> [Problem requirements]
Swap every "rectangle" in the material for "square" and keep everything else the same. Leave the pictures out of your answer.

---------- Listed entries ----------

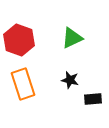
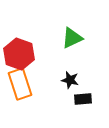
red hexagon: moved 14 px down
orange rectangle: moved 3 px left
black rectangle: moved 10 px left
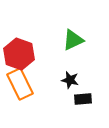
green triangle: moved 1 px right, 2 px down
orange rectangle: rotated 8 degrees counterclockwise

----------

> [Task response]
red hexagon: moved 14 px down
orange square: moved 3 px left
black square: moved 10 px left
green triangle: moved 1 px right, 2 px down
orange square: rotated 8 degrees counterclockwise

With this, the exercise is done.